Exercise description
Your copy of the listing should be exact and should contain no pictures.
* * *
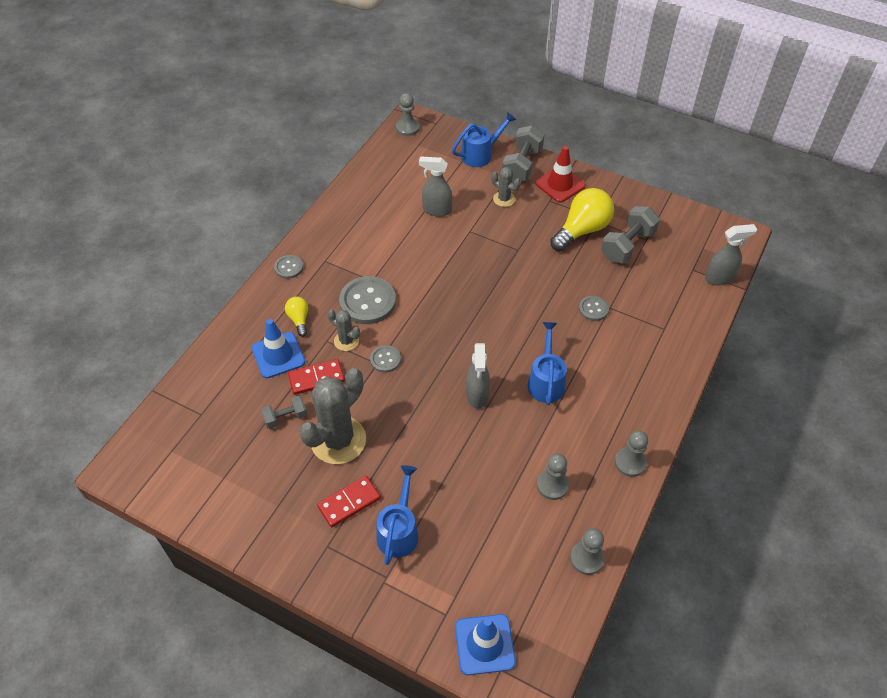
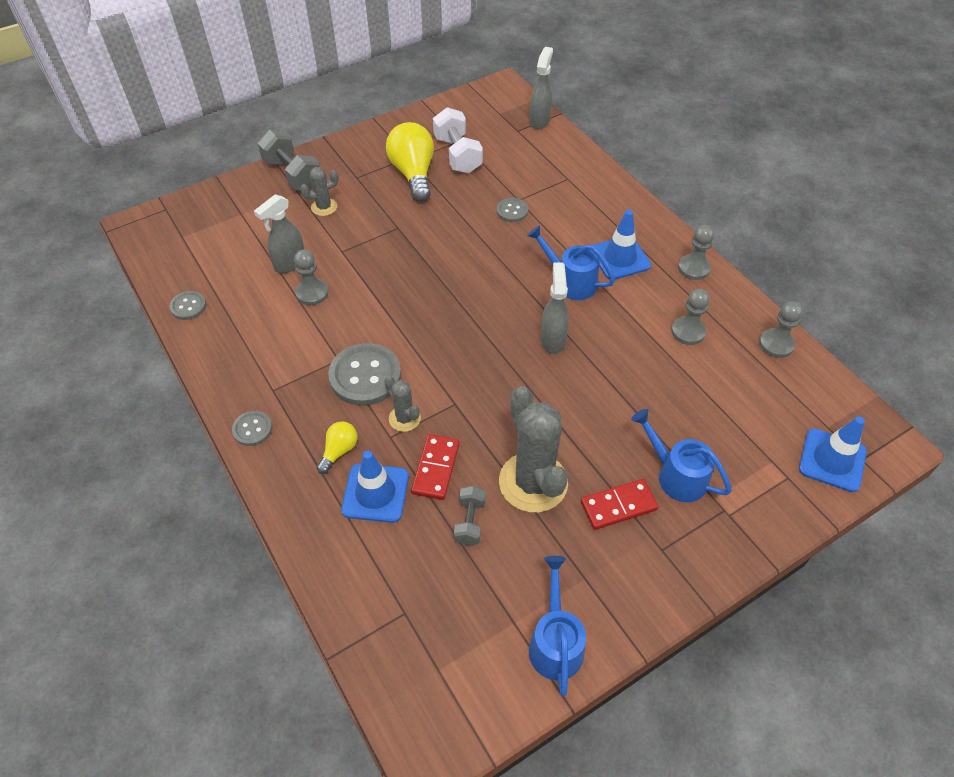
camera: 60 degrees left, 0 degrees up
(299, 319) = (339, 451): yellow light bulb -> yellow light bulb turned 105 degrees clockwise
(346, 341) = (404, 418): grey cactus -> grey cactus turned 75 degrees clockwise
(349, 502) = (618, 506): red domino -> red domino turned 75 degrees clockwise
(385, 359) = (455, 394): grey button -> grey button (188, 306)
(407, 128) = (147, 234): grey pawn -> grey pawn (312, 293)
(477, 395) = (552, 339): grey spray bottle -> grey spray bottle turned 120 degrees counterclockwise
(481, 154) = (247, 196): blue watering can -> blue watering can (555, 641)
(560, 184) = (343, 161): red traffic cone -> none
(599, 404) = (620, 258): none -> blue traffic cone
(627, 246) = (457, 155): grey dumbbell -> white dumbbell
* * *
Output of the exercise
camera: 60 degrees left, 0 degrees up
(299, 319) = (339, 451): yellow light bulb -> yellow light bulb turned 105 degrees clockwise
(346, 341) = (404, 418): grey cactus -> grey cactus turned 75 degrees clockwise
(349, 502) = (618, 506): red domino -> red domino turned 75 degrees clockwise
(385, 359) = (455, 394): grey button -> grey button (188, 306)
(407, 128) = (147, 234): grey pawn -> grey pawn (312, 293)
(477, 395) = (552, 339): grey spray bottle -> grey spray bottle turned 120 degrees counterclockwise
(481, 154) = (247, 196): blue watering can -> blue watering can (555, 641)
(560, 184) = (343, 161): red traffic cone -> none
(599, 404) = (620, 258): none -> blue traffic cone
(627, 246) = (457, 155): grey dumbbell -> white dumbbell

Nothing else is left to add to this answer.